### What to do:
Starting from the line containing "pink rectangle at", write out the rest of the entries exactly, through the final line, including nothing else.

++++

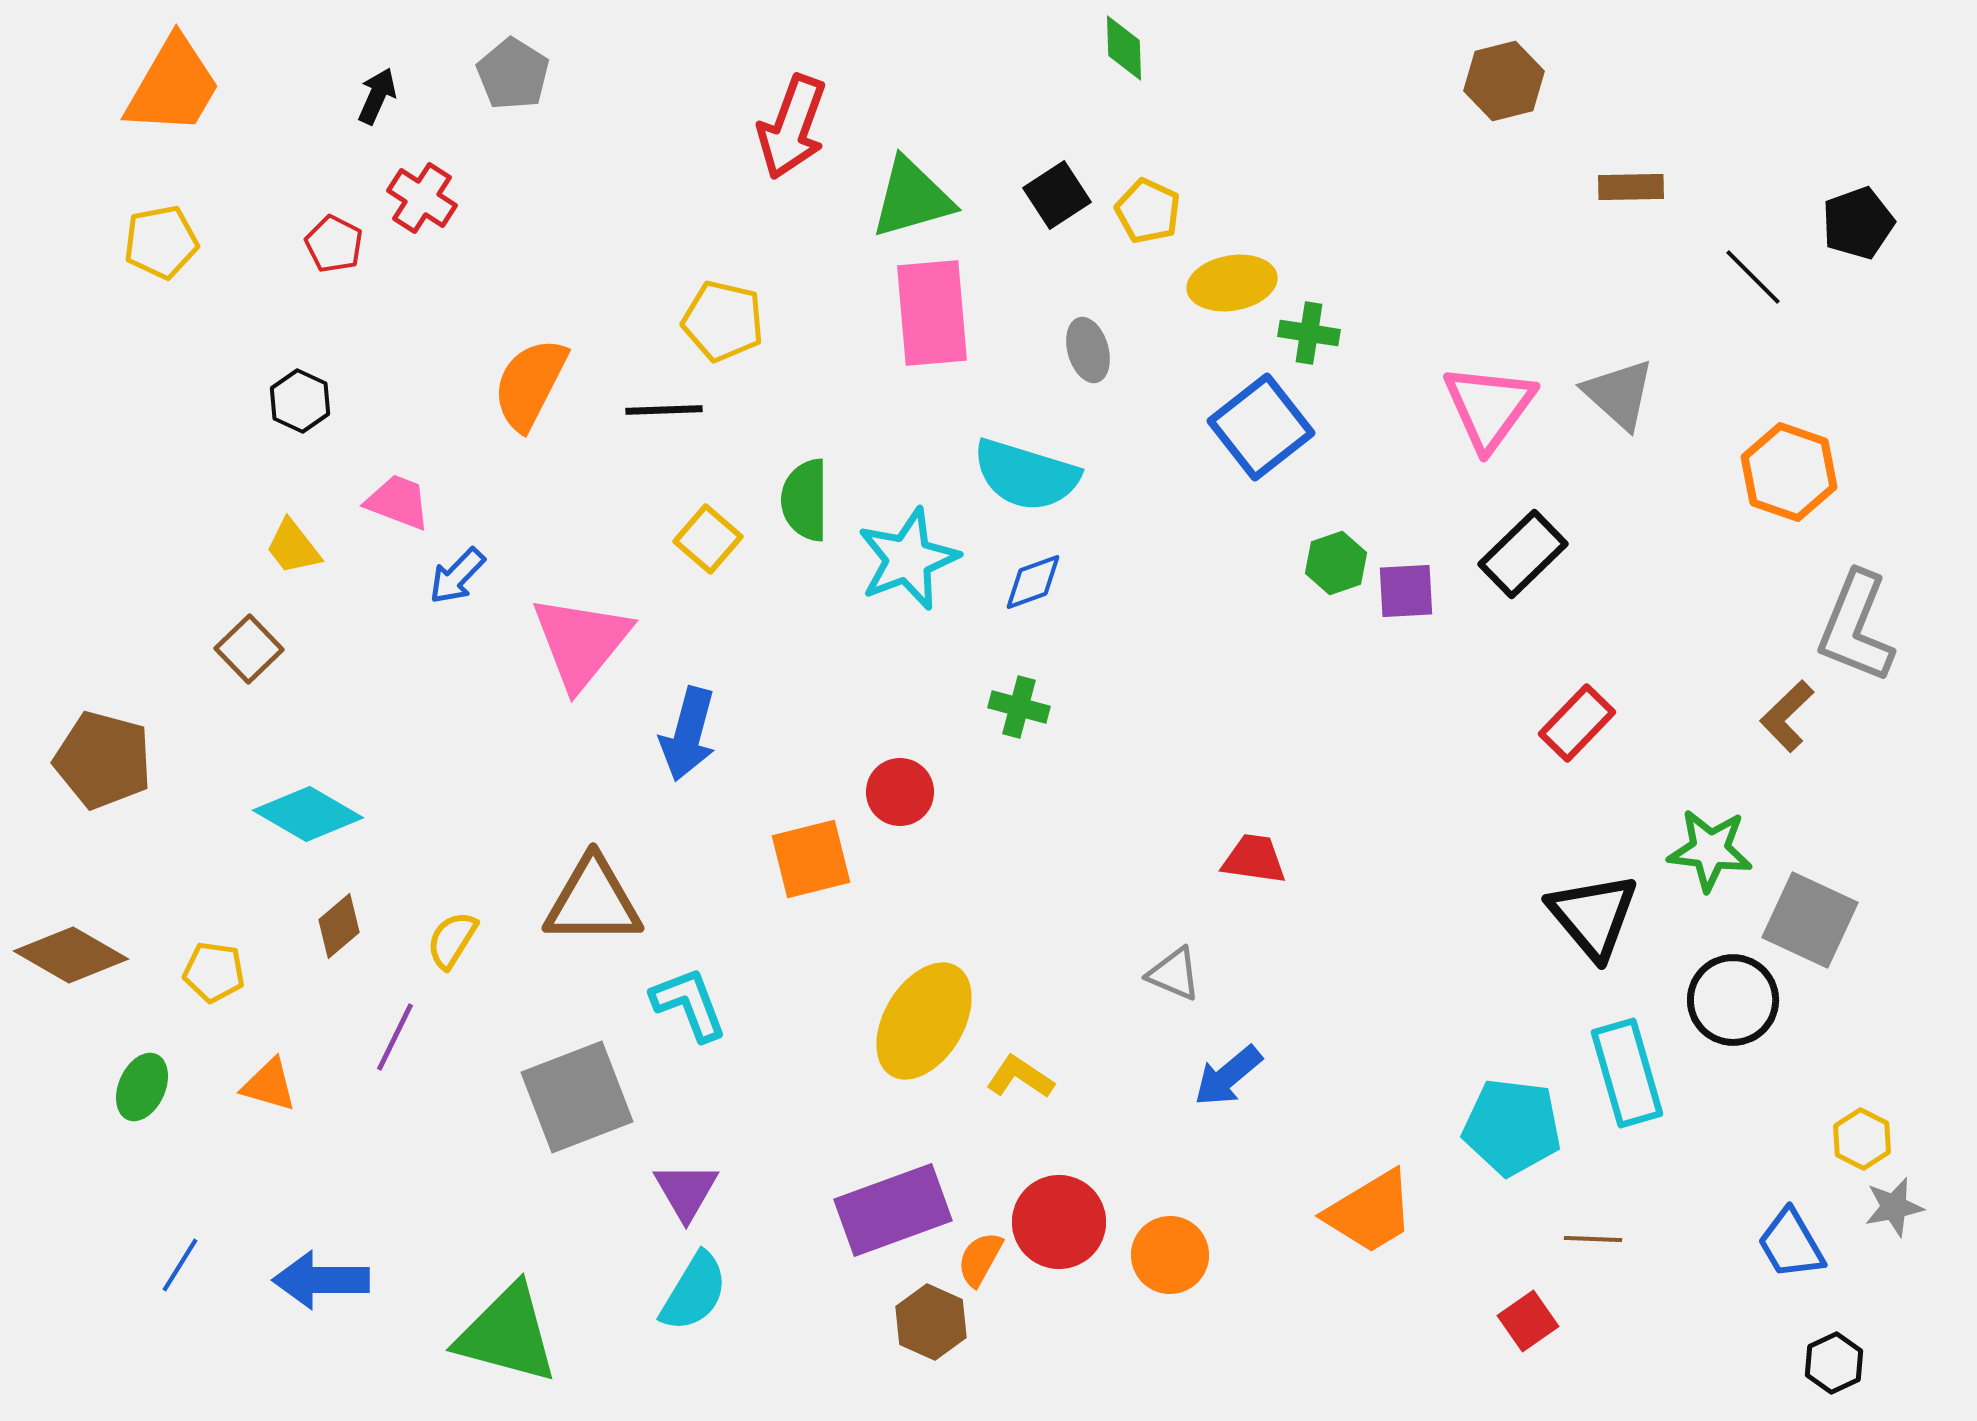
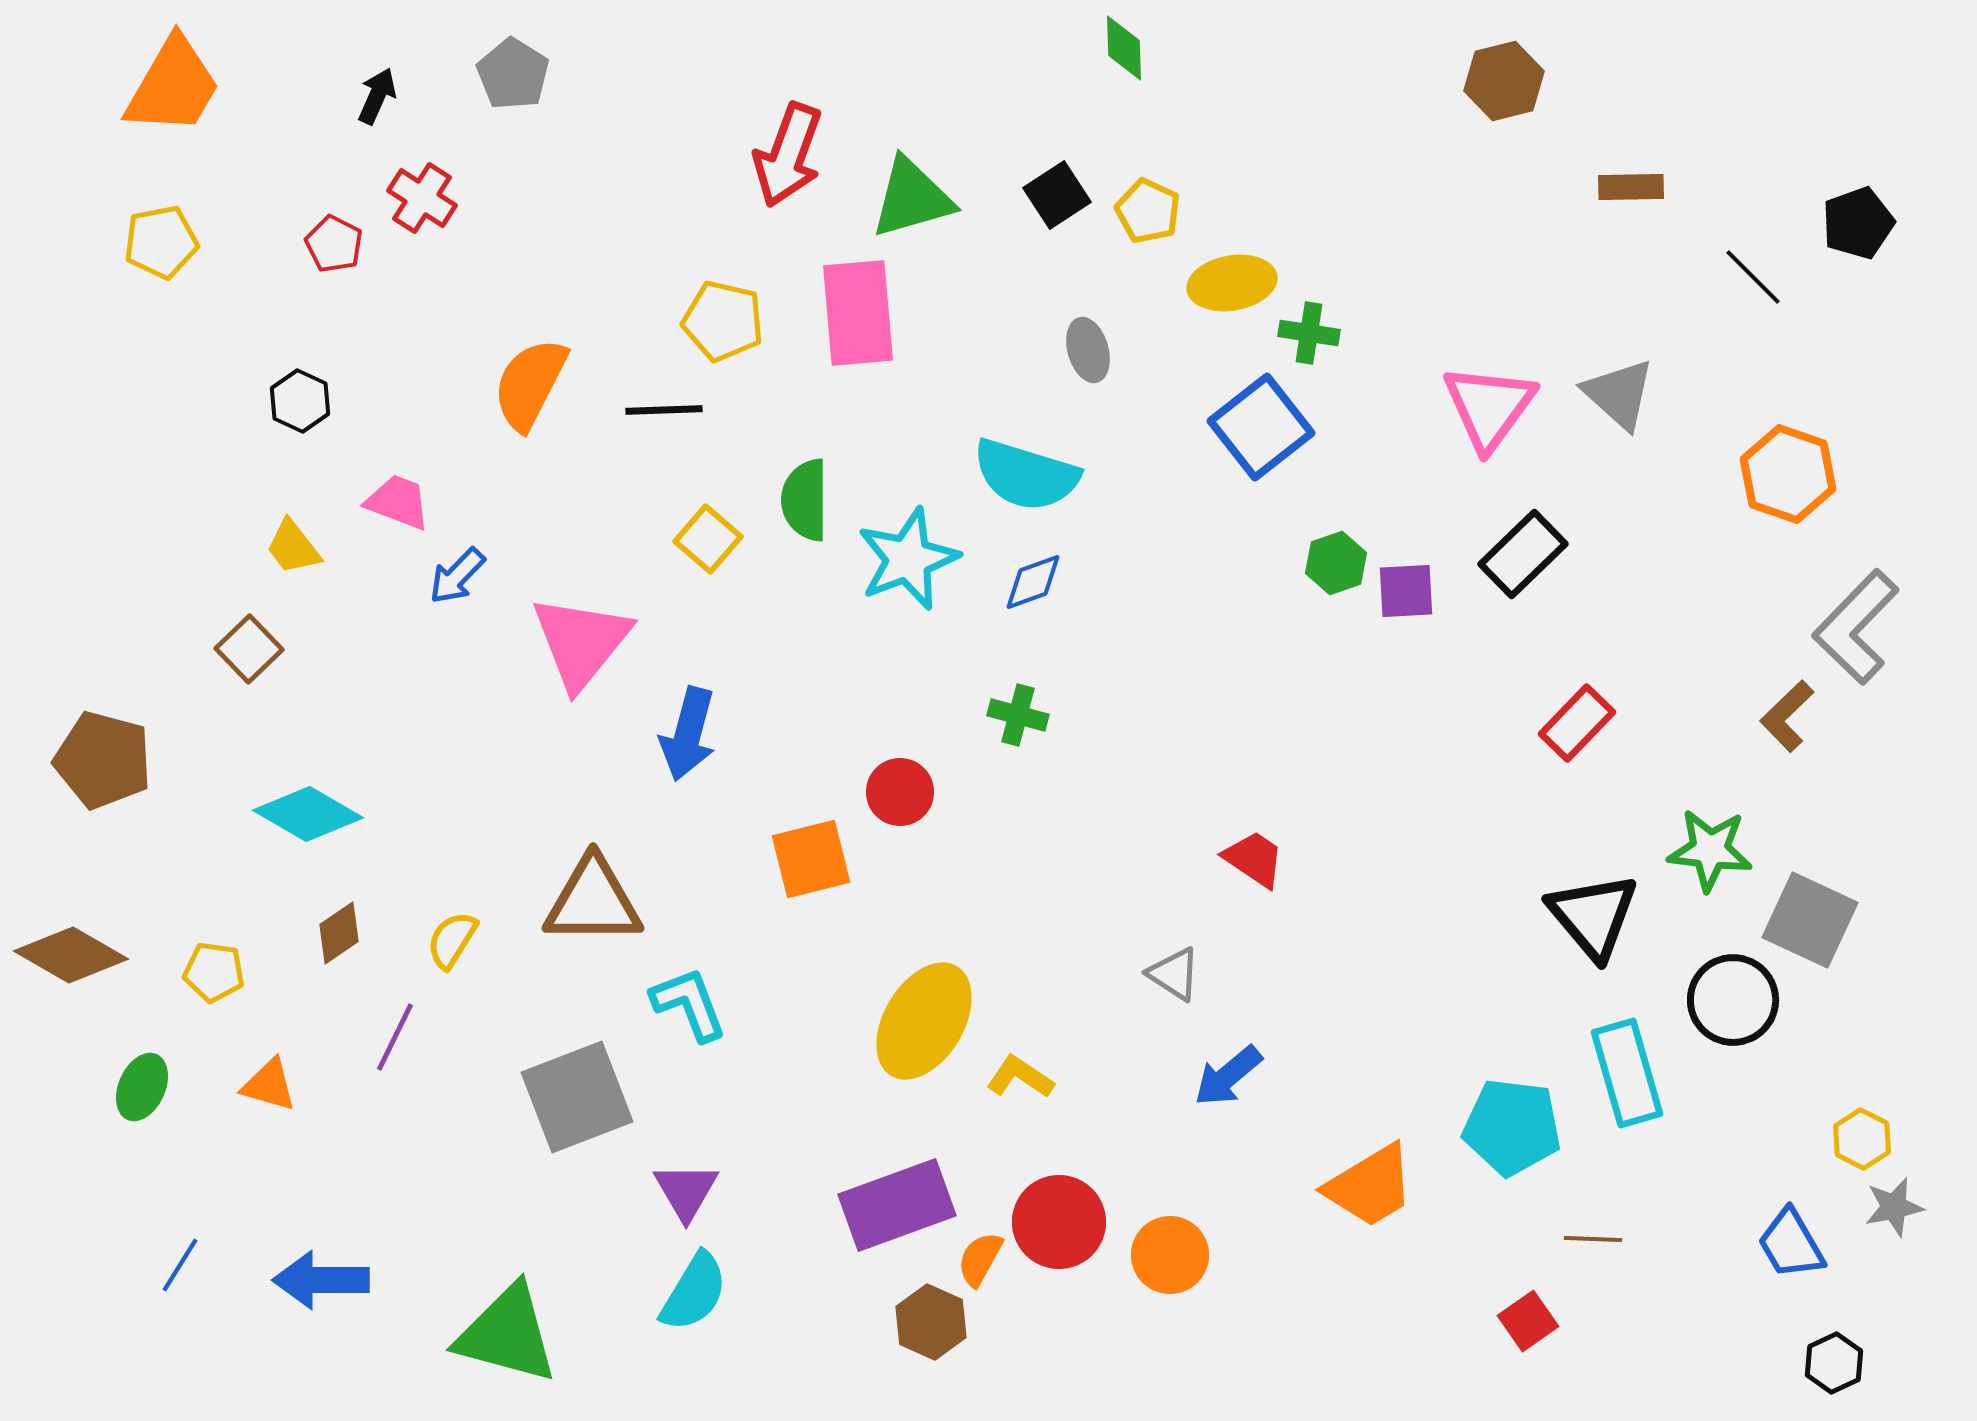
red arrow at (792, 127): moved 4 px left, 28 px down
pink rectangle at (932, 313): moved 74 px left
orange hexagon at (1789, 472): moved 1 px left, 2 px down
gray L-shape at (1856, 627): rotated 22 degrees clockwise
green cross at (1019, 707): moved 1 px left, 8 px down
red trapezoid at (1254, 859): rotated 26 degrees clockwise
brown diamond at (339, 926): moved 7 px down; rotated 6 degrees clockwise
gray triangle at (1174, 974): rotated 10 degrees clockwise
purple rectangle at (893, 1210): moved 4 px right, 5 px up
orange trapezoid at (1370, 1212): moved 26 px up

++++

### Response area:
pink rectangle at (932, 313): moved 74 px left
orange hexagon at (1789, 472): moved 1 px left, 2 px down
gray L-shape at (1856, 627): rotated 22 degrees clockwise
green cross at (1019, 707): moved 1 px left, 8 px down
red trapezoid at (1254, 859): rotated 26 degrees clockwise
brown diamond at (339, 926): moved 7 px down; rotated 6 degrees clockwise
gray triangle at (1174, 974): rotated 10 degrees clockwise
purple rectangle at (893, 1210): moved 4 px right, 5 px up
orange trapezoid at (1370, 1212): moved 26 px up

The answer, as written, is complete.